Extracted data entries:
******
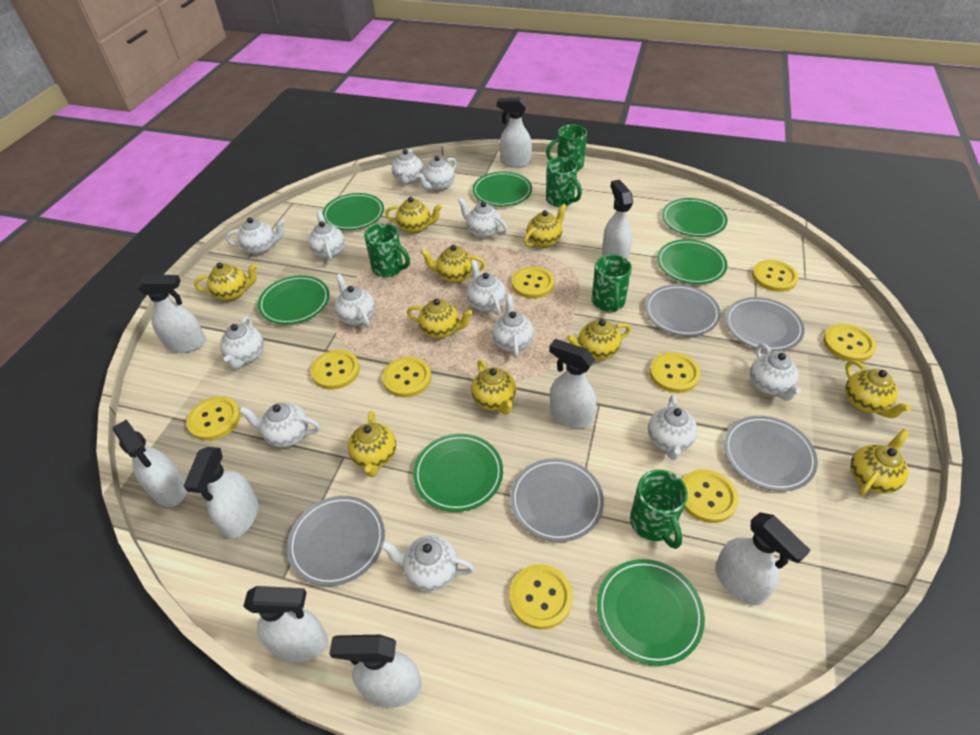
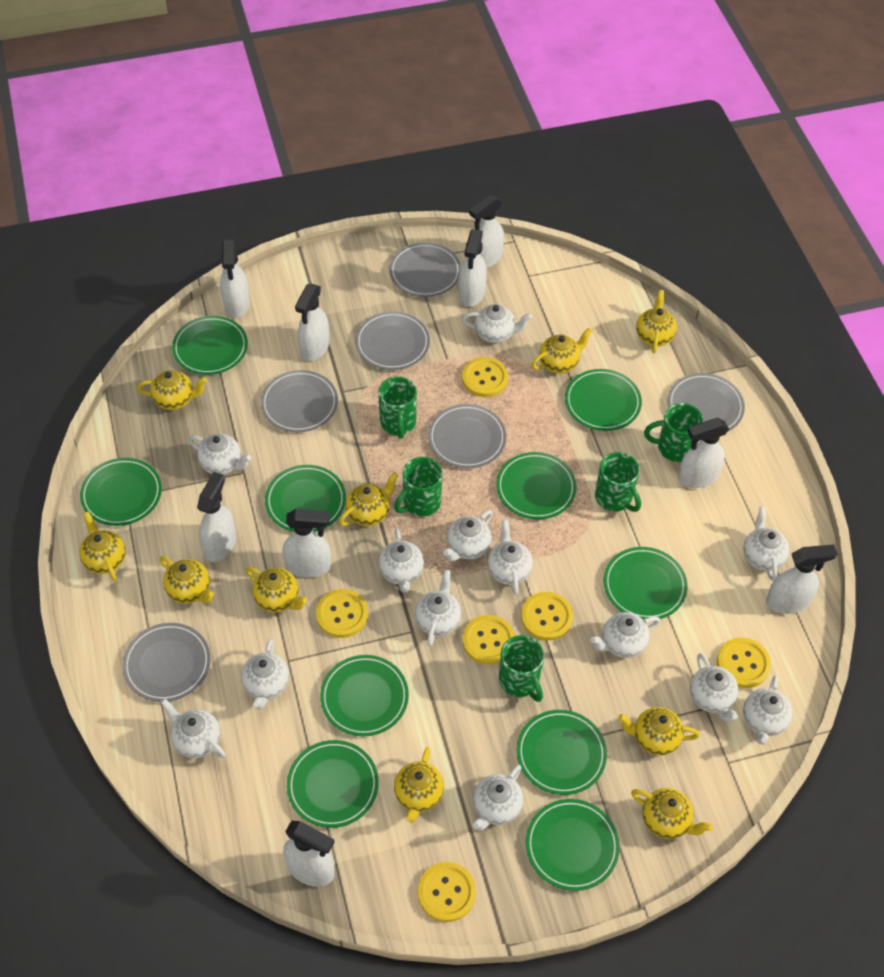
green plate: 7 -> 10
grey plate: 5 -> 6
yellow button: 9 -> 6

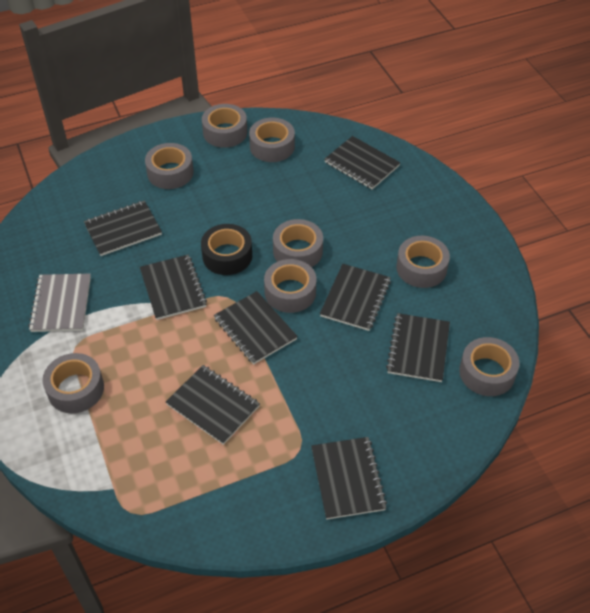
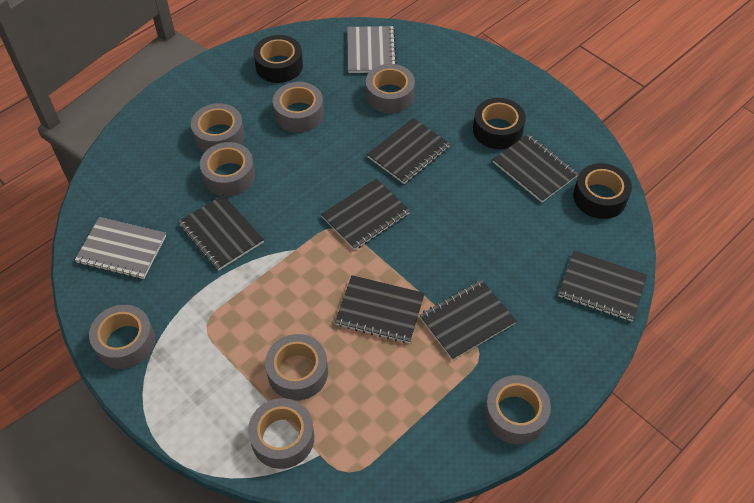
black notebook: 8 -> 7
black tape: 1 -> 3
grey notebook: 1 -> 2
******
Task prompt ▸ Pictures stay out, and every line of the records is transcribed exactly.

Result of the exercise ▸
green plate: 7 -> 10
grey plate: 5 -> 6
yellow button: 9 -> 6

black notebook: 8 -> 7
black tape: 1 -> 3
grey notebook: 1 -> 2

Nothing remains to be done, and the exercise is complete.